» **Task requirements**
Extract every line starting at the line that contains "MATRIX pin CLK: A4 -> A5" and ending with the final line of the data, inclusive; give only those lines, word for word.

[Recorded information — start]

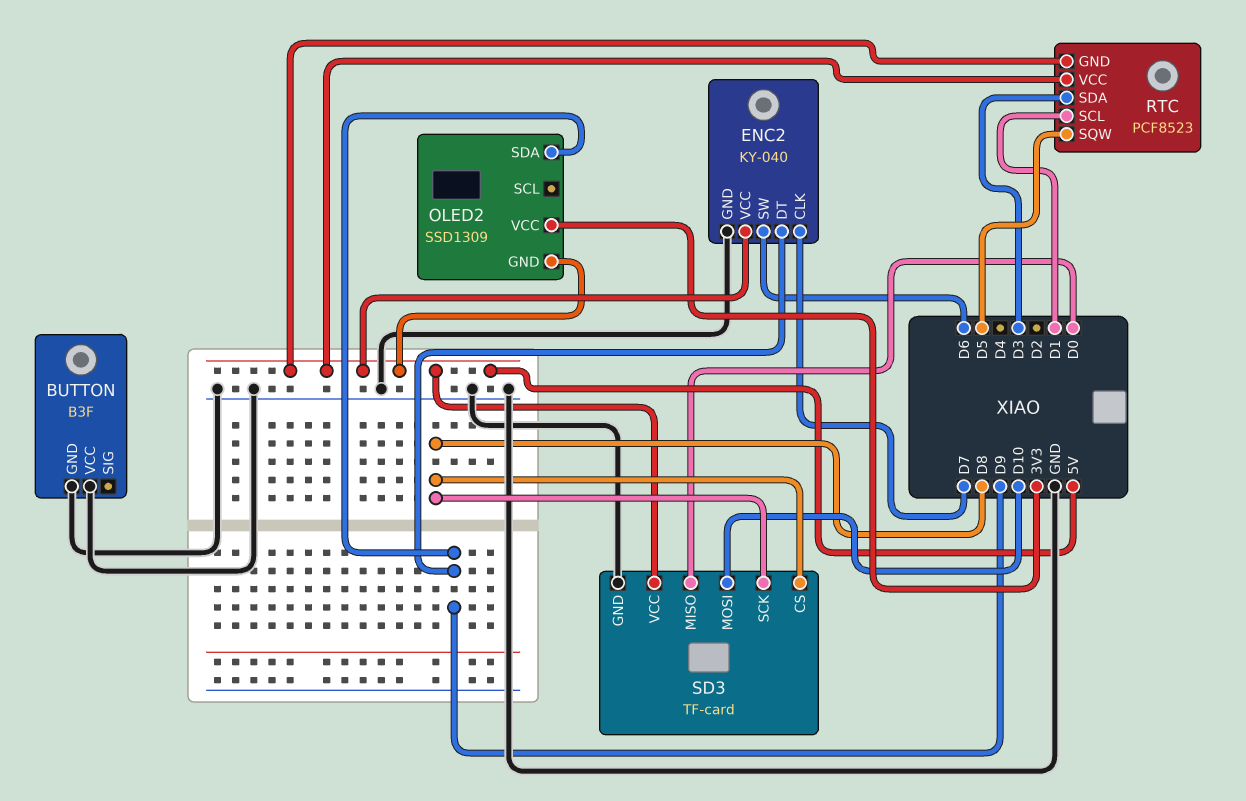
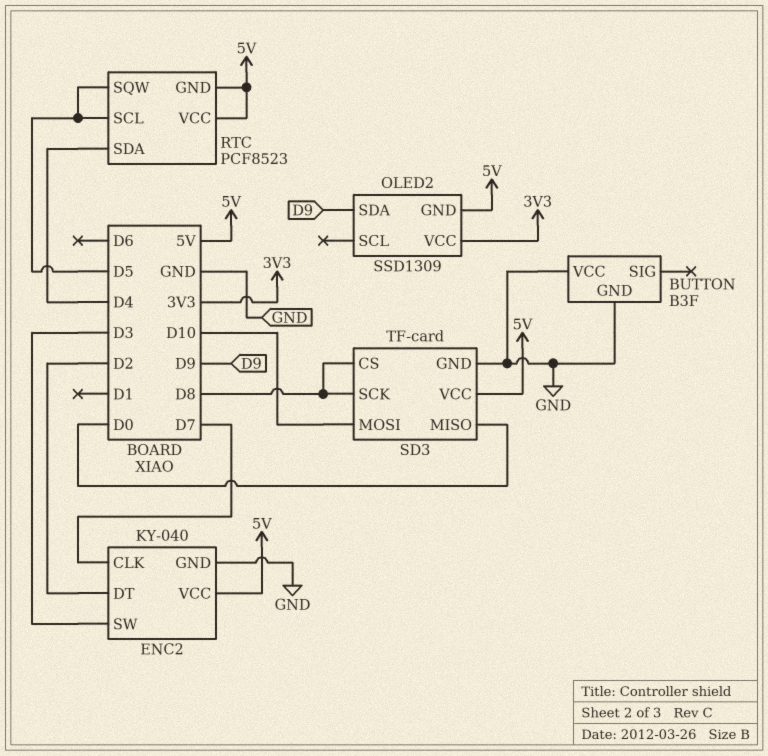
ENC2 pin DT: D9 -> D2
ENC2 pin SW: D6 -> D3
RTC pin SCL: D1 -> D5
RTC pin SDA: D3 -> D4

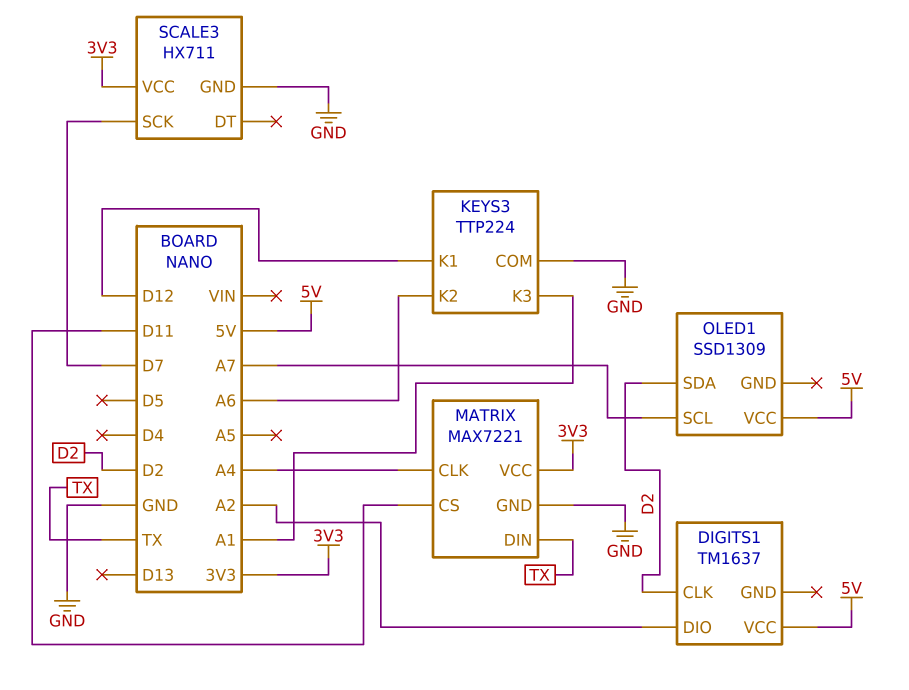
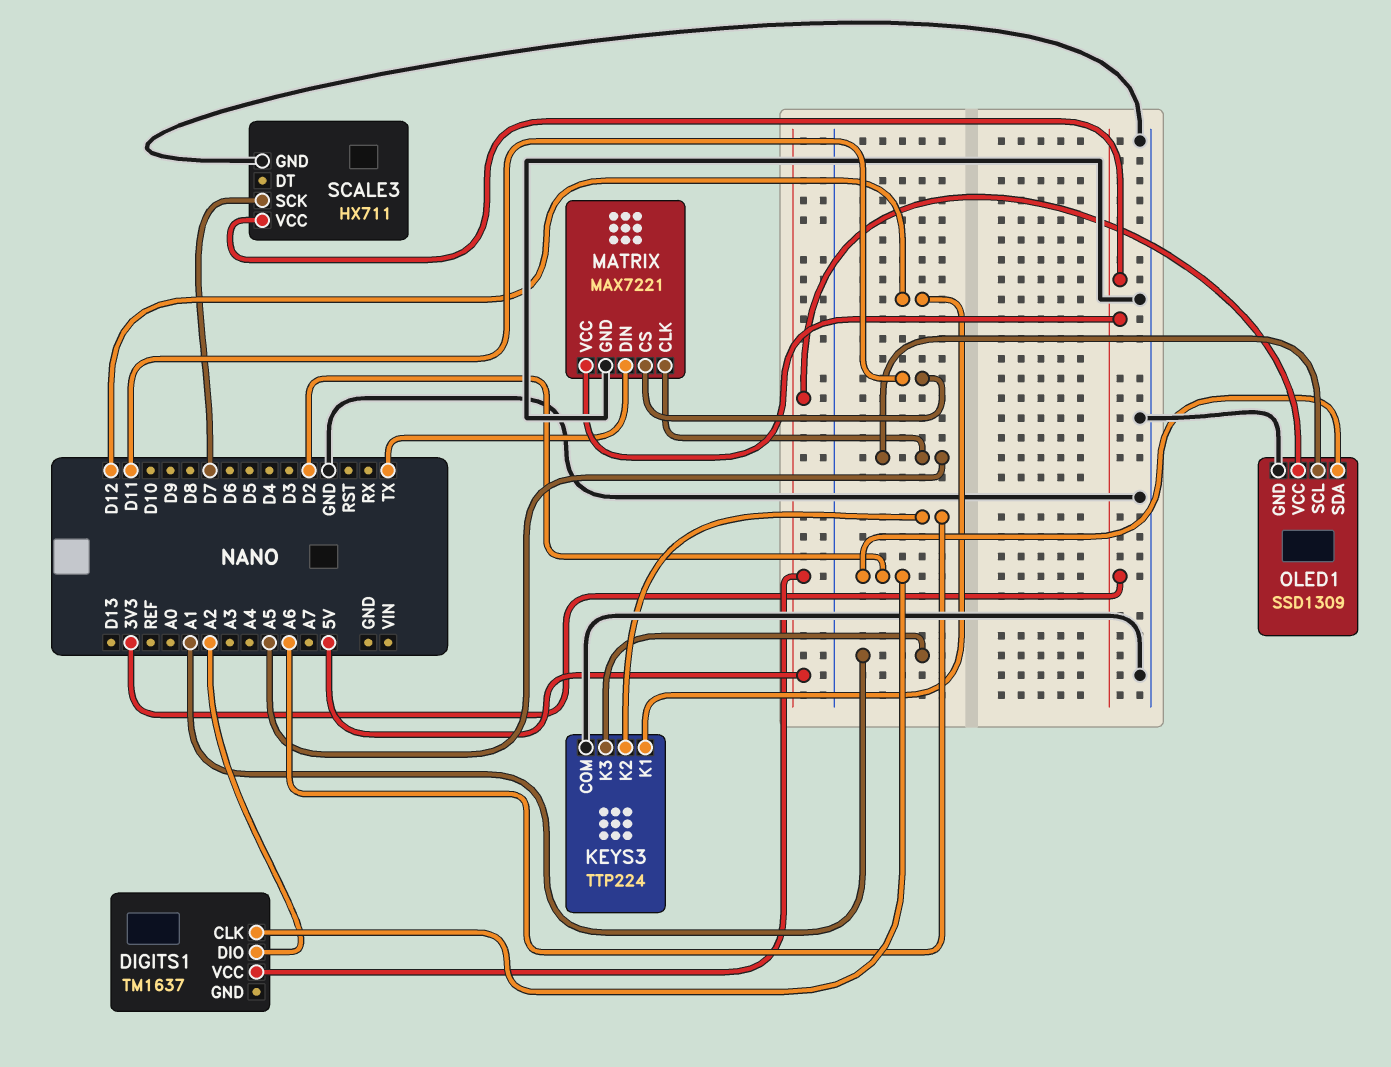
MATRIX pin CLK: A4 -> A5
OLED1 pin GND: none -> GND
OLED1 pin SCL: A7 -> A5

[Recorded information — finish]

» **Response area**
MATRIX pin CLK: A4 -> A5
OLED1 pin GND: none -> GND
OLED1 pin SCL: A7 -> A5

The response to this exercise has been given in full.